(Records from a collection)

═══

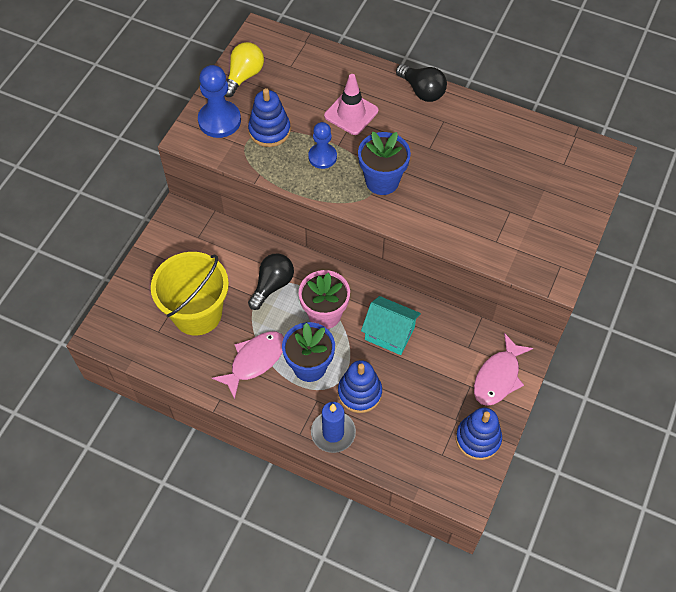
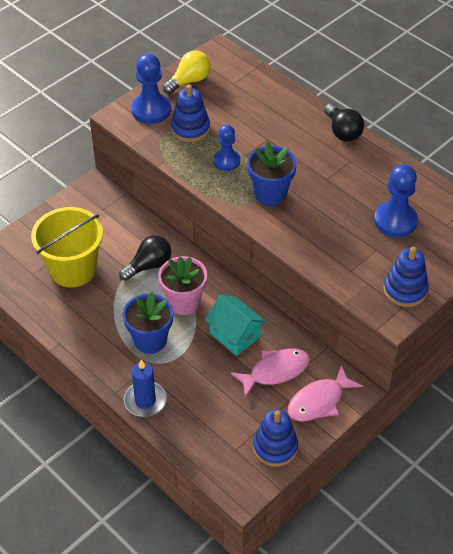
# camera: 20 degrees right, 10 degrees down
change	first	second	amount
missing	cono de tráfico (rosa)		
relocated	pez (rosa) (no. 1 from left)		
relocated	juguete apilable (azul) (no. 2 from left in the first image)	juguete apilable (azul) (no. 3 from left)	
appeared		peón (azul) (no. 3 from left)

═══

■ TASK DESCRIPTION ■
In the records above, find the line containing "apilable (azul) (no. 3 from left)" and print it and every later line exactly, through the last one.

■ RESPONSE BELOW ■
relocated	juguete apilable (azul) (no. 2 from left in the first image)	juguete apilable (azul) (no. 3 from left)	
appeared		peón (azul) (no. 3 from left)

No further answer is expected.